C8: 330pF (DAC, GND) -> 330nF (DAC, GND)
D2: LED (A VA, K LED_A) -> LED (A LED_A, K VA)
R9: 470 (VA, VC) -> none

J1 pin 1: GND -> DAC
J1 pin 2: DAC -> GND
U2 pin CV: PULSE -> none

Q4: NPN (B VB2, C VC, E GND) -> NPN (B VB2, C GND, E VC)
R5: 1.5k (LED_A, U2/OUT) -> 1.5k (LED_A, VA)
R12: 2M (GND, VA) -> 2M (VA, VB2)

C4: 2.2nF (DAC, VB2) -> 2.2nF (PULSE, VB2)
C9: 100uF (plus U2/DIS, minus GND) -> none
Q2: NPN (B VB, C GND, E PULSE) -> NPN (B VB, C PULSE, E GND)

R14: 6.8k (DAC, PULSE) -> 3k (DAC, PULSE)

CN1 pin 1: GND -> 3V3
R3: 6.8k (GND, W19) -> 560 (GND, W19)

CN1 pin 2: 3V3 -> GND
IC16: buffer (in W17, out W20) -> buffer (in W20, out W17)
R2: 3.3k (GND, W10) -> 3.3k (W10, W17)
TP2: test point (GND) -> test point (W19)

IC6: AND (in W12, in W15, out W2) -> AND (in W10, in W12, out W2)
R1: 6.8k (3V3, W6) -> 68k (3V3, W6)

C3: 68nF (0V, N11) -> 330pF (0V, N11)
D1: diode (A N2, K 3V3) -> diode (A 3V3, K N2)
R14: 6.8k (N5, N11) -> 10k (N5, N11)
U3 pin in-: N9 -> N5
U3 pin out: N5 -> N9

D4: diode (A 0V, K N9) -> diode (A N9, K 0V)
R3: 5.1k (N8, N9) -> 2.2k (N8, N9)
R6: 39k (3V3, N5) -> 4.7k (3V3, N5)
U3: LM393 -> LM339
──────
-- TASK ITEM --
The full set of records above must be reproduced exactly in the reply.

-- ANSWER TO THE EXERCISE --
C8: 330pF (DAC, GND) -> 330nF (DAC, GND)
D2: LED (A VA, K LED_A) -> LED (A LED_A, K VA)
R9: 470 (VA, VC) -> none

J1 pin 1: GND -> DAC
J1 pin 2: DAC -> GND
U2 pin CV: PULSE -> none

Q4: NPN (B VB2, C VC, E GND) -> NPN (B VB2, C GND, E VC)
R5: 1.5k (LED_A, U2/OUT) -> 1.5k (LED_A, VA)
R12: 2M (GND, VA) -> 2M (VA, VB2)

C4: 2.2nF (DAC, VB2) -> 2.2nF (PULSE, VB2)
C9: 100uF (plus U2/DIS, minus GND) -> none
Q2: NPN (B VB, C GND, E PULSE) -> NPN (B VB, C PULSE, E GND)

R14: 6.8k (DAC, PULSE) -> 3k (DAC, PULSE)

CN1 pin 1: GND -> 3V3
R3: 6.8k (GND, W19) -> 560 (GND, W19)

CN1 pin 2: 3V3 -> GND
IC16: buffer (in W17, out W20) -> buffer (in W20, out W17)
R2: 3.3k (GND, W10) -> 3.3k (W10, W17)
TP2: test point (GND) -> test point (W19)

IC6: AND (in W12, in W15, out W2) -> AND (in W10, in W12, out W2)
R1: 6.8k (3V3, W6) -> 68k (3V3, W6)

C3: 68nF (0V, N11) -> 330pF (0V, N11)
D1: diode (A N2, K 3V3) -> diode (A 3V3, K N2)
R14: 6.8k (N5, N11) -> 10k (N5, N11)
U3 pin in-: N9 -> N5
U3 pin out: N5 -> N9

D4: diode (A 0V, K N9) -> diode (A N9, K 0V)
R3: 5.1k (N8, N9) -> 2.2k (N8, N9)
R6: 39k (3V3, N5) -> 4.7k (3V3, N5)
U3: LM393 -> LM339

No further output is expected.